**Work instructions**
Give an exact transcription limited to the lines from the one with "C7: 1uF (+12V, COM) -> 47nF (+12V, COM)" through the end of the entries, including both; no pictures belong in it.

Input data Start Marker

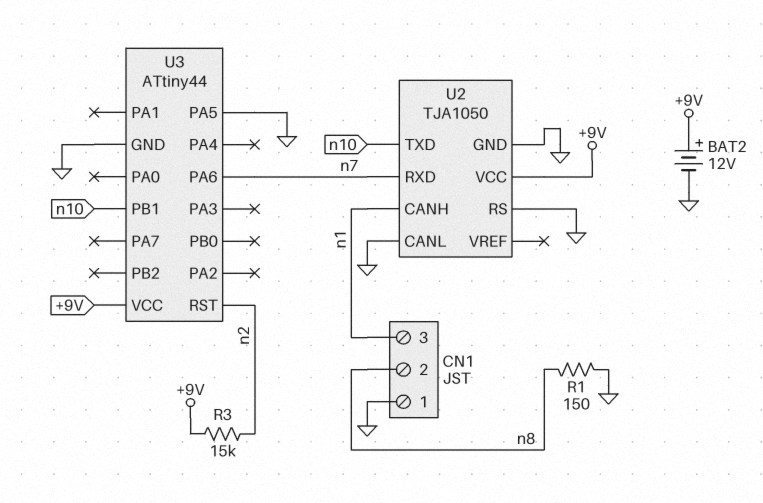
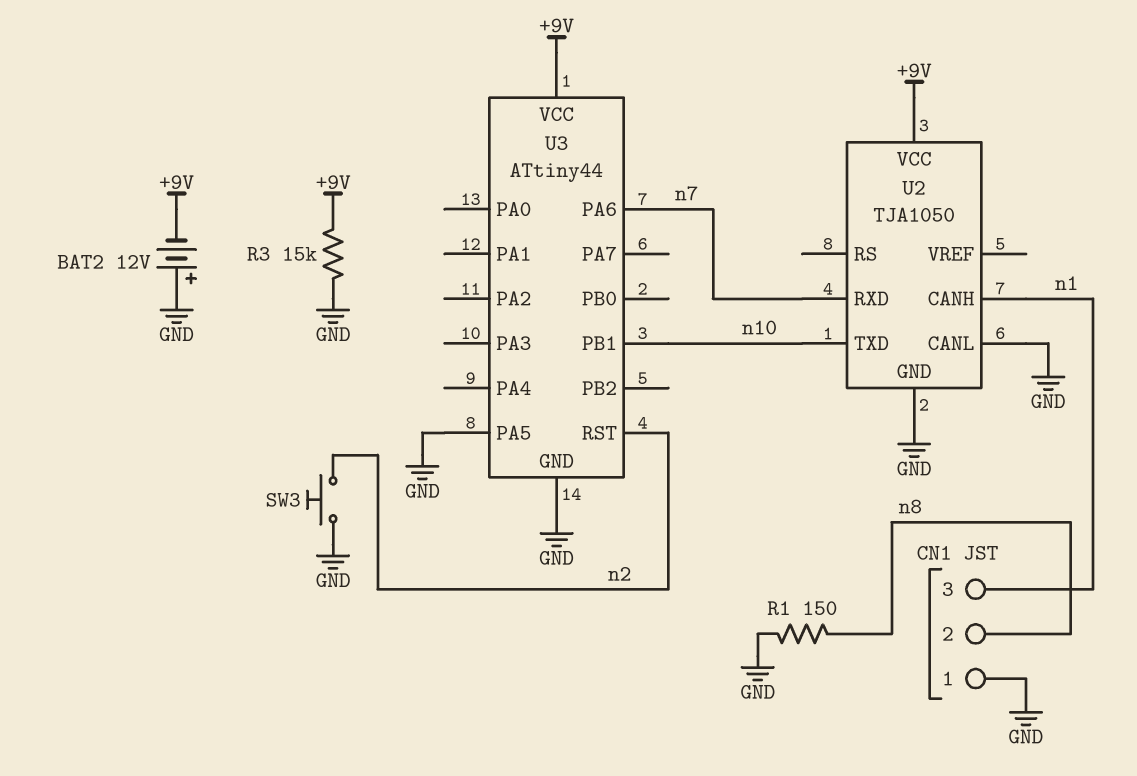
BAT2: 12V (plus +9V, minus GND) -> 12V (plus GND, minus +9V)
R3: 15k (+9V, n2) -> 15k (+9V, GND)
SW3: none -> button (GND, n2)
U2 pin RS: GND -> none

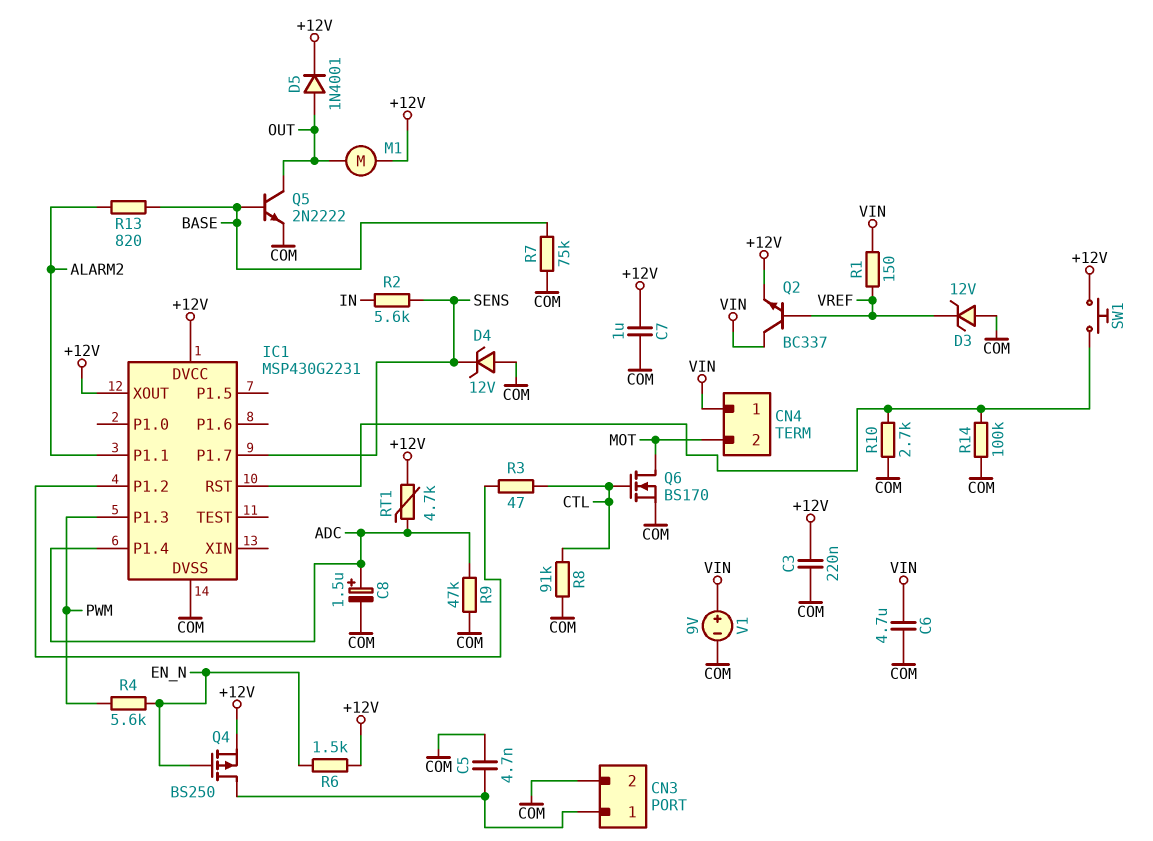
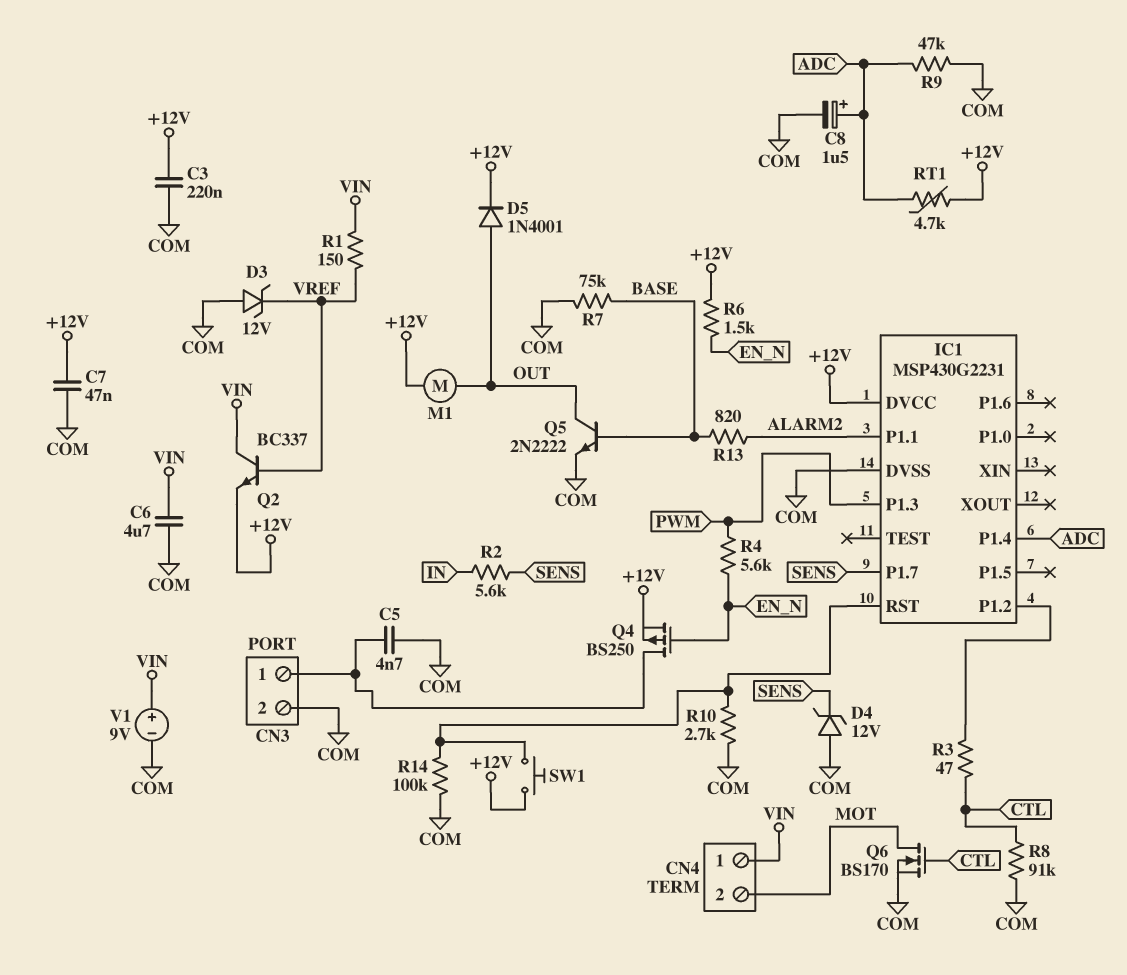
C7: 1uF (+12V, COM) -> 47nF (+12V, COM)
IC1 pin XOUT: +12V -> none

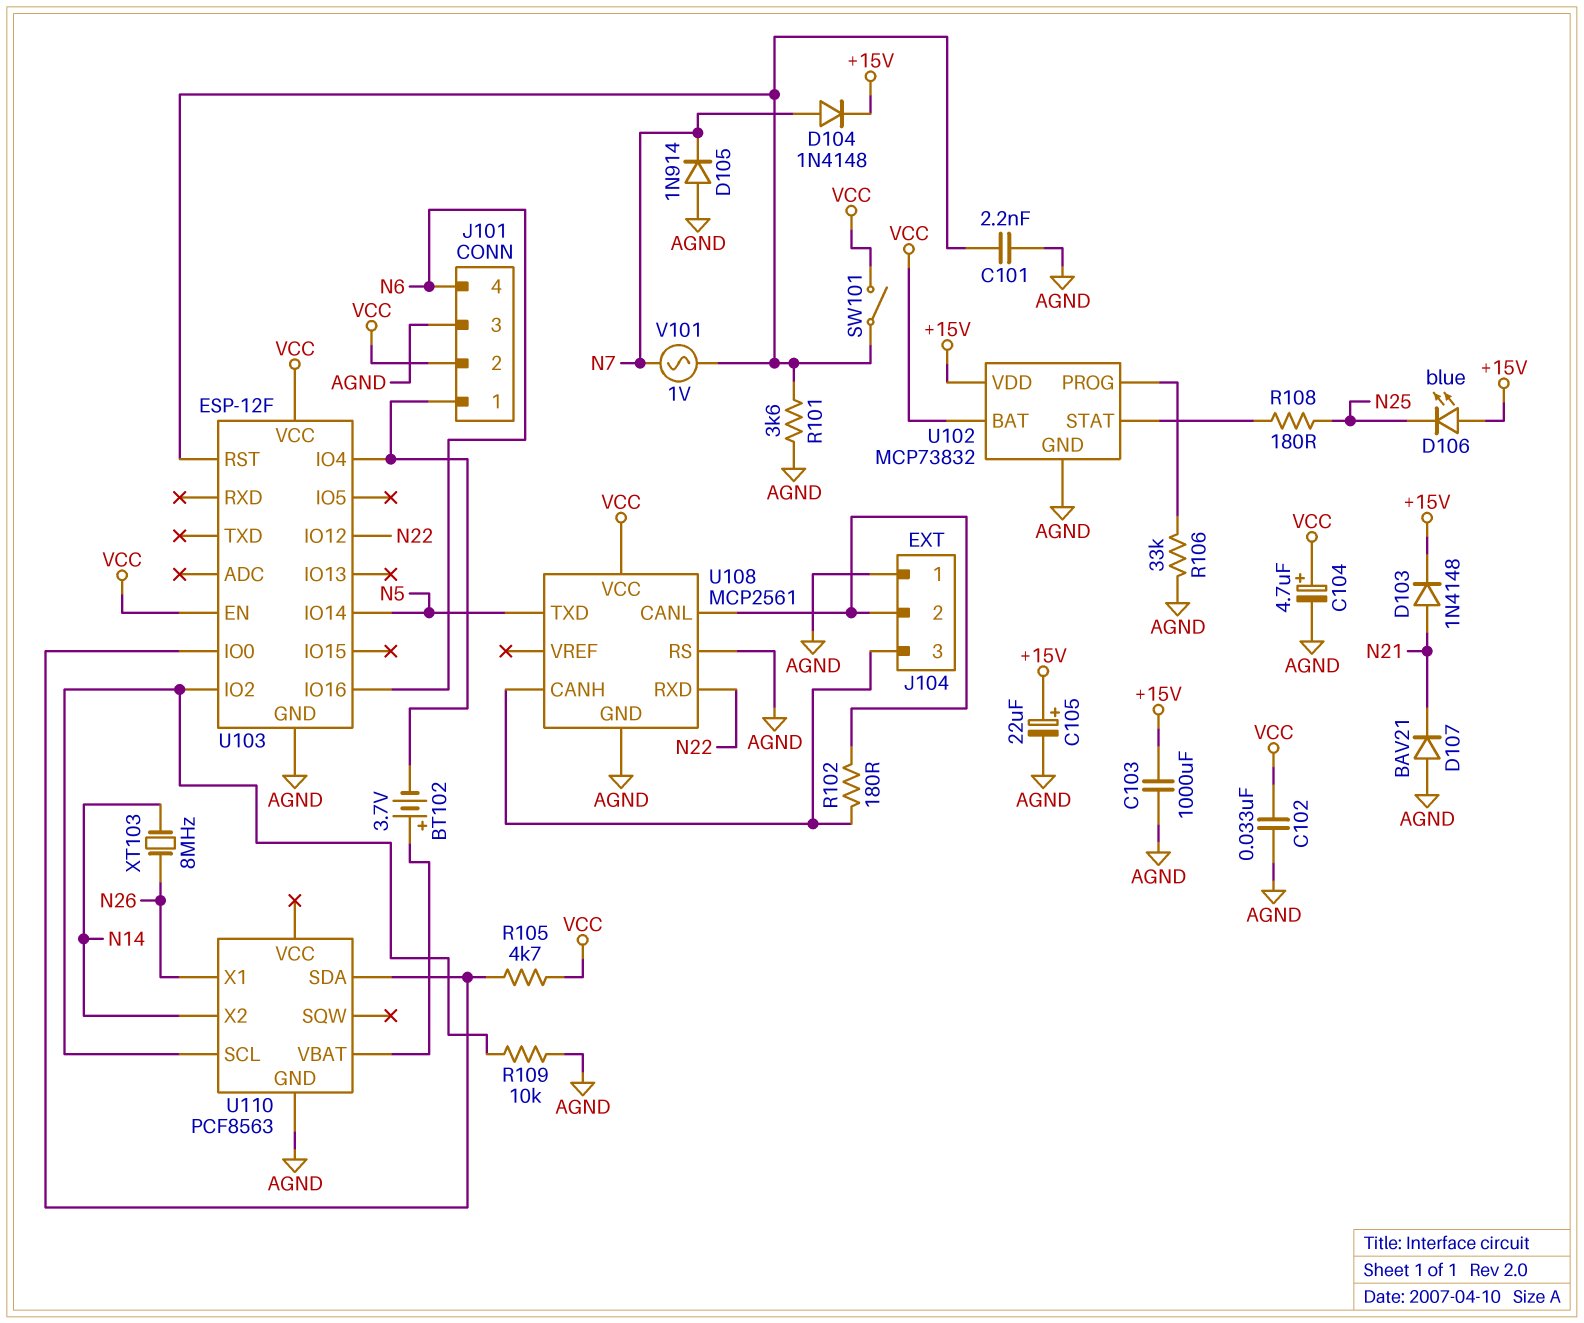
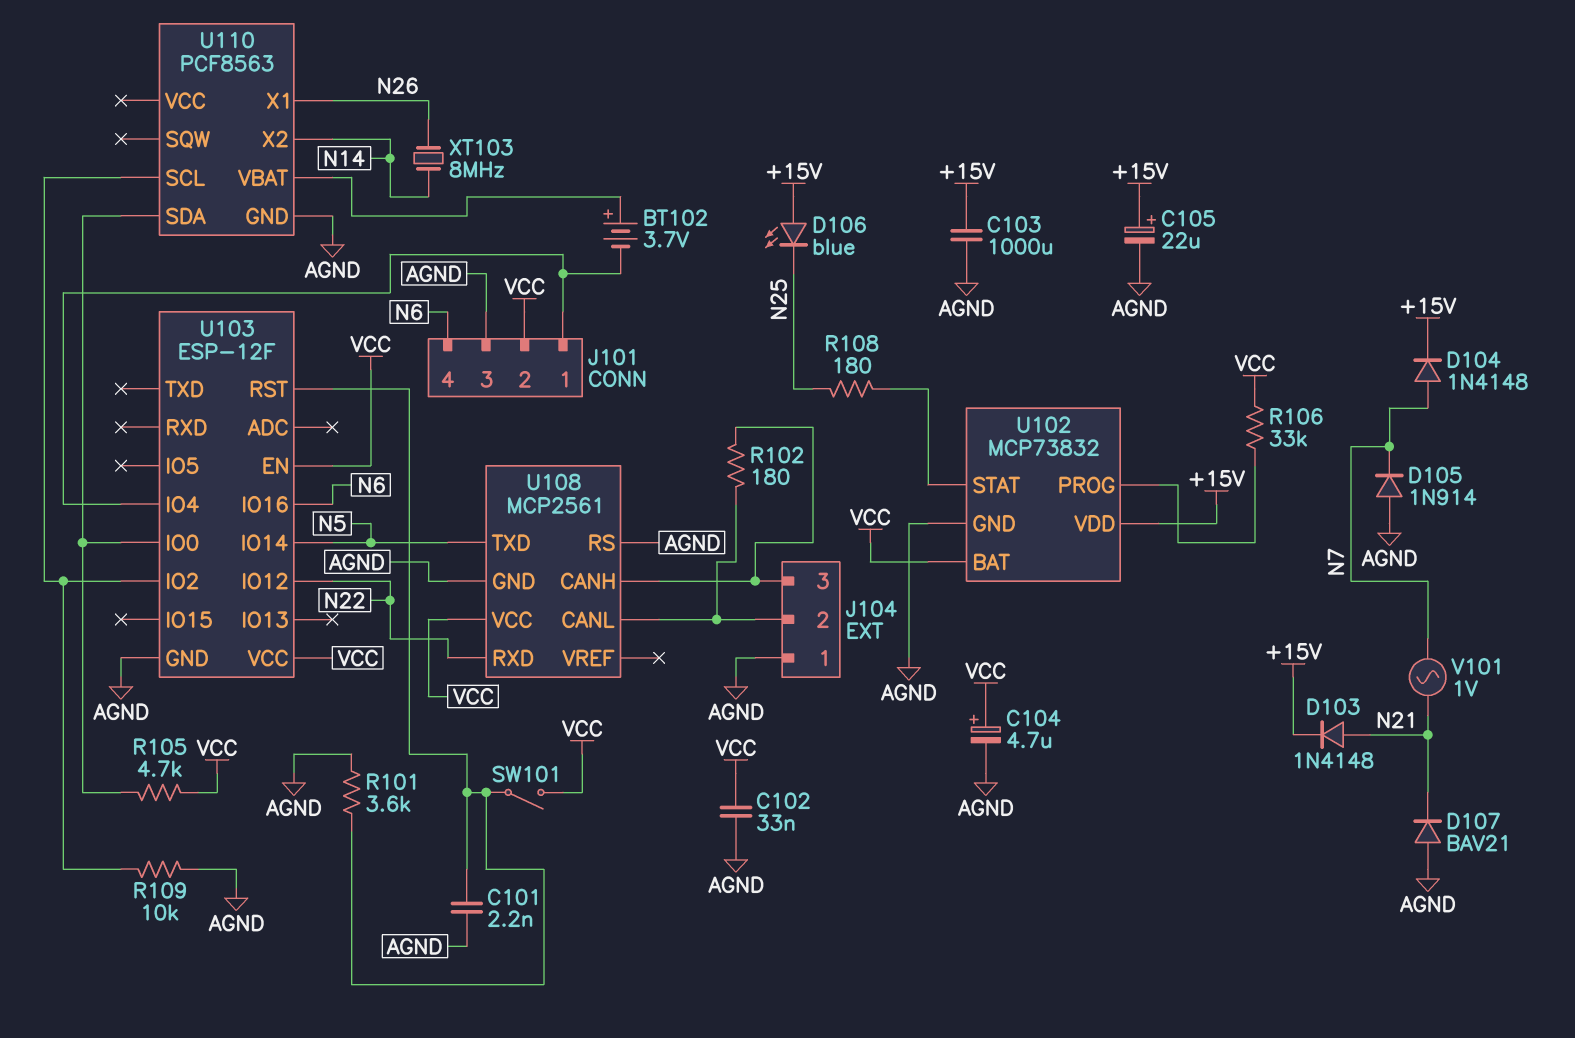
R106: 33k (AGND, U102/PROG) -> 33k (U102/PROG, VCC)
V101: AC 1V (N7, U103/RST) -> AC 1V (N7, N21)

Input data End Marker

**The answer**
C7: 1uF (+12V, COM) -> 47nF (+12V, COM)
IC1 pin XOUT: +12V -> none

R106: 33k (AGND, U102/PROG) -> 33k (U102/PROG, VCC)
V101: AC 1V (N7, U103/RST) -> AC 1V (N7, N21)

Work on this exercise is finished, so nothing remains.